Problem requirements ▸ Scan the data below and copy each line where "tile" occurs.

################

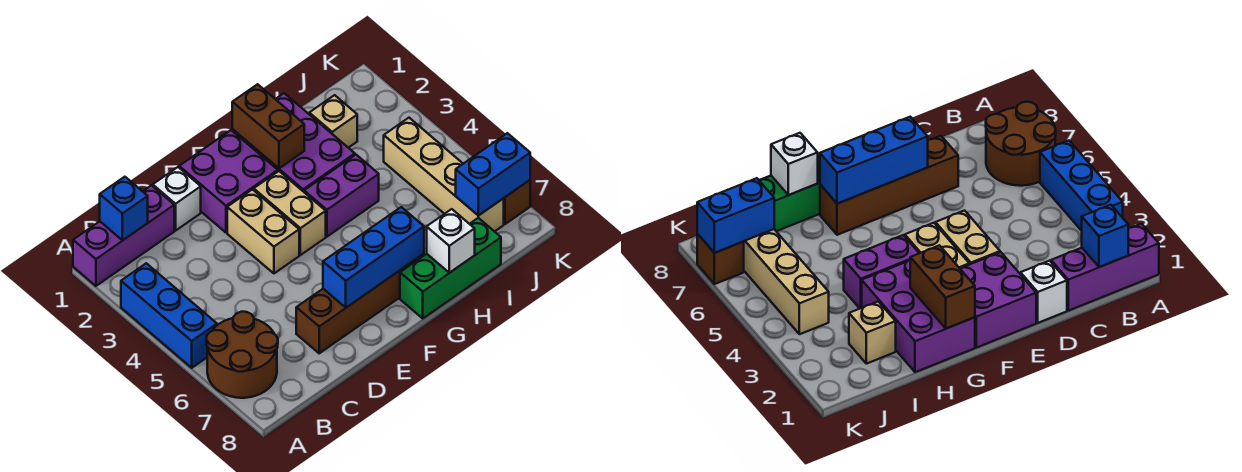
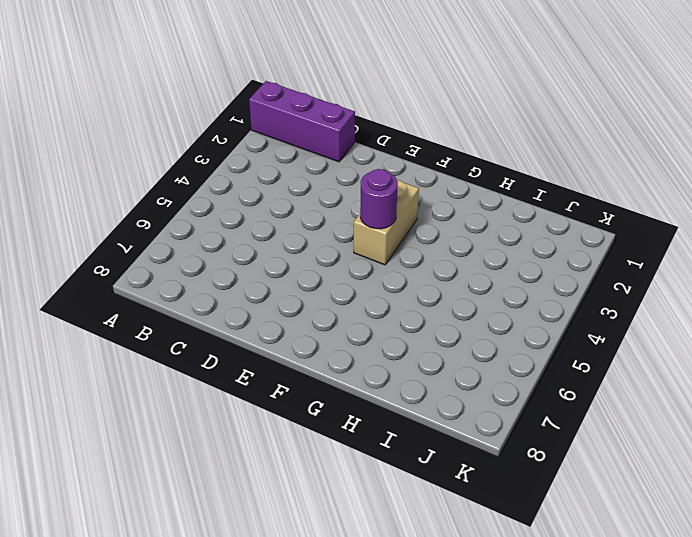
purple 1x1 round brick [360,169,398,229] -> none
none -> blue 1x3 brick [121,263,217,368]
none -> brown 2x2 round brick [206,312,278,398]
none -> white 1x1 brick [153,167,201,231]

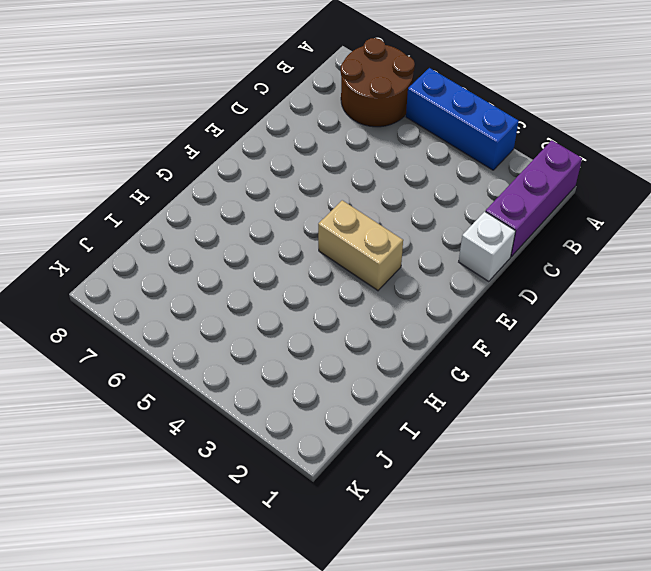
none -> brown 1x4 brick [296,254,424,353]
none -> purple 2x2 brick [179,130,278,233]
none -> tan 1x2 brick [227,189,299,273]

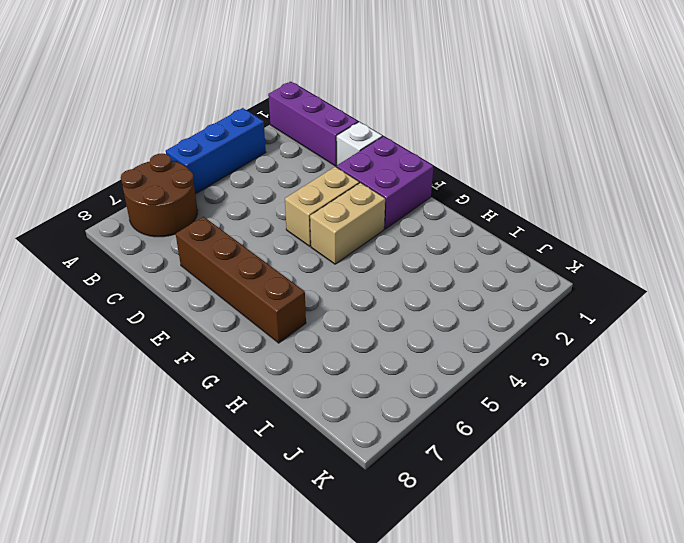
none -> purple 2x3 brick [232,93,355,192]
none -> purple 1x2 brick [304,155,379,237]
none -> green 1x3 brick [400,218,501,318]

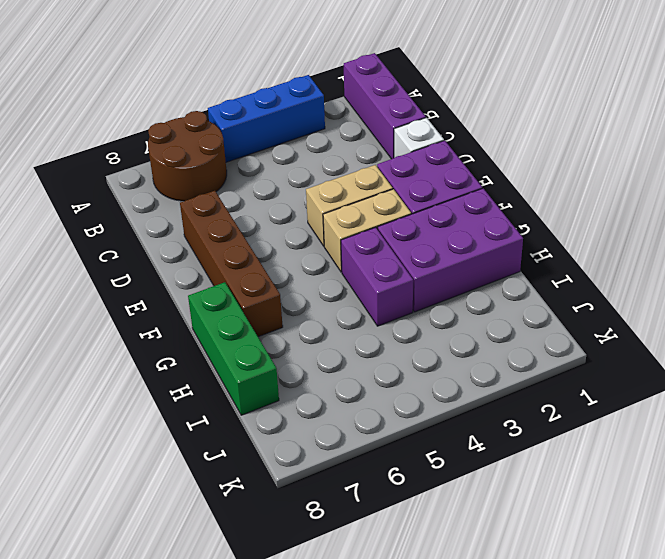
none -> tan 1x1 brick [309,95,357,148]
none -> tan 1x4 brick [384,118,504,232]
none -> brown 1x1 brick [504,180,530,224]

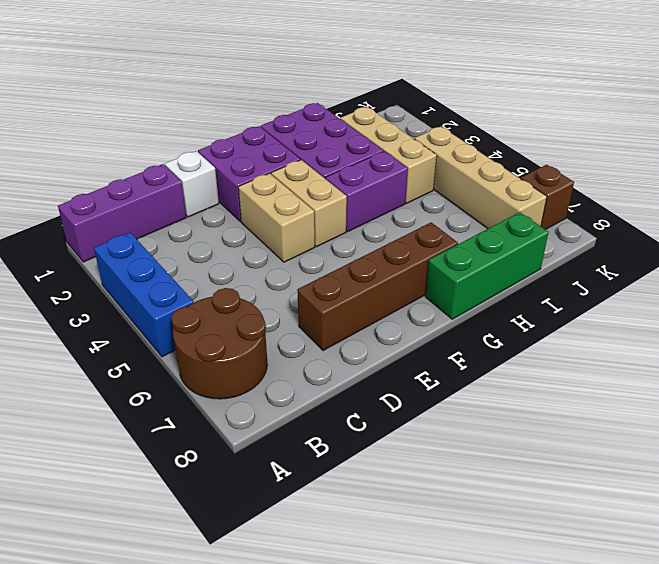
tan 1x3 brick [340,107,437,203] -> tan 1x1 brick [309,95,357,148]
none -> blue 1x1 brick [100,177,148,241]
none -> blue 1x3 brick [323,207,424,308]
none -> brown 1x2 brick [232,84,304,168]

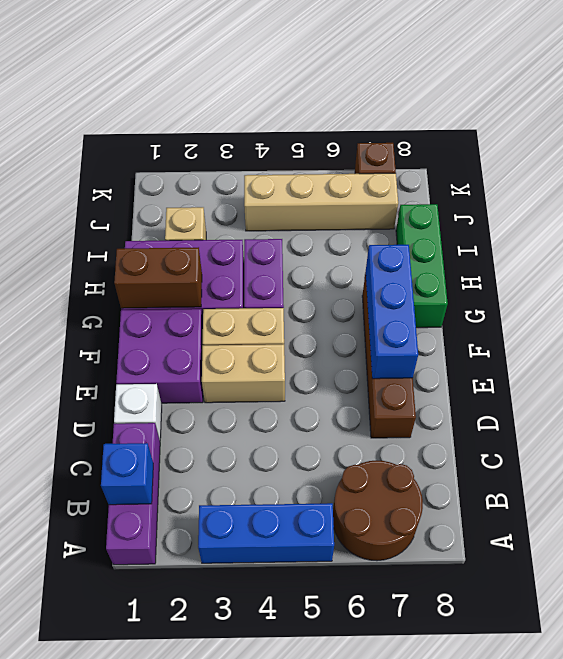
none -> white 1x1 brick [427,209,475,273]
none -> blue 1x2 brick [456,133,530,216]

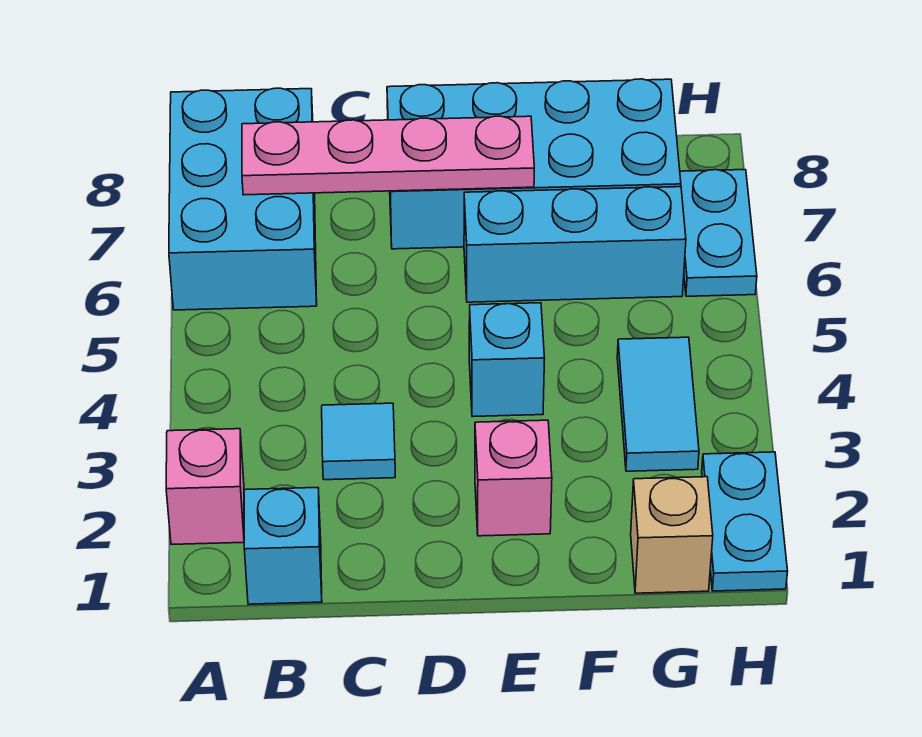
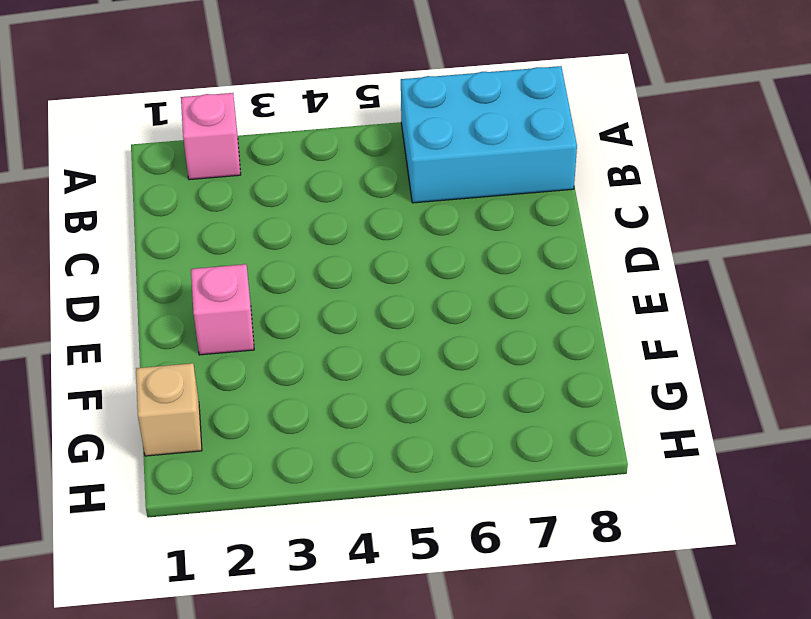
none -> cyan 1x1 brick [244,488,322,604]
none -> cyan 1x1 tile [322,403,395,480]
none -> cyan 2x4 brick [387,79,681,249]

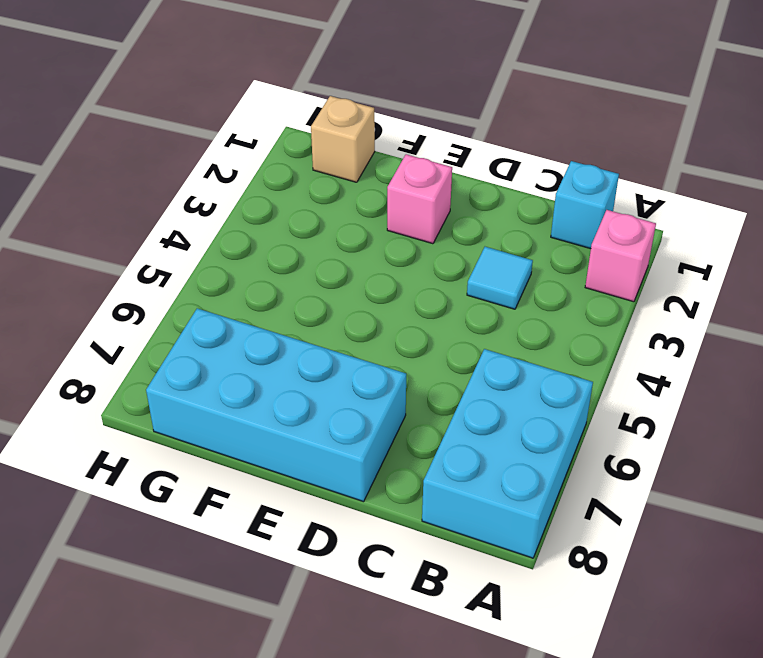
none -> cyan 1x1 brick [469,303,545,417]
none -> cyan 1x3 brick [464,187,686,302]
none -> cyan 1x2 tile [617,337,699,471]

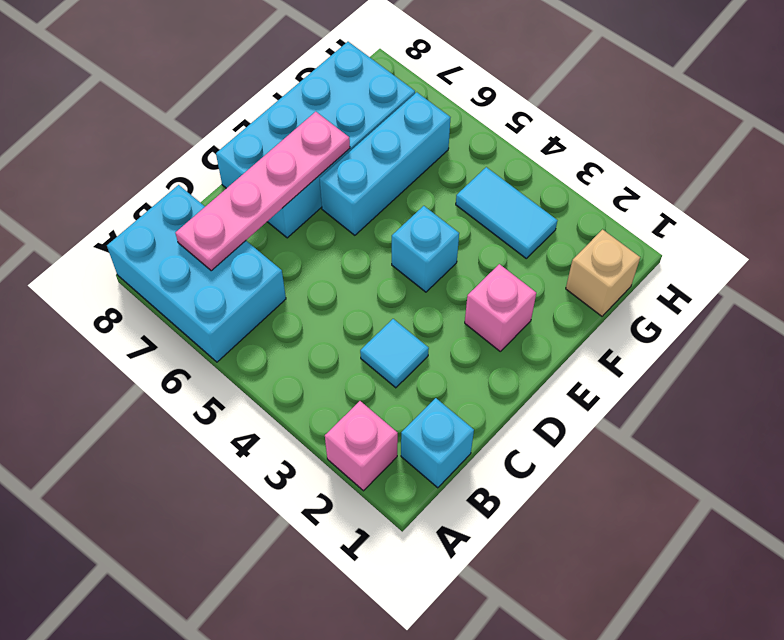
none -> cyan 1x2 plate [702,452,788,591]
none -> cyan 1x2 plate [680,170,757,296]

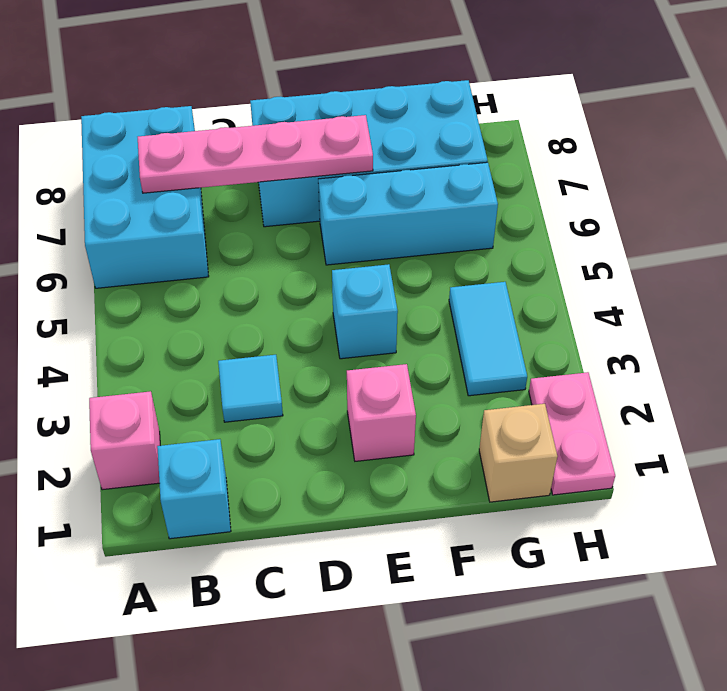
pink 1x2 plate [529,372,615,495] -> cyan 1x2 plate [702,452,788,591]
none -> cyan 1x2 plate [680,170,757,296]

################

Answer to the exercise ▸
none -> cyan 1x1 tile [322,403,395,480]
none -> cyan 1x2 tile [617,337,699,471]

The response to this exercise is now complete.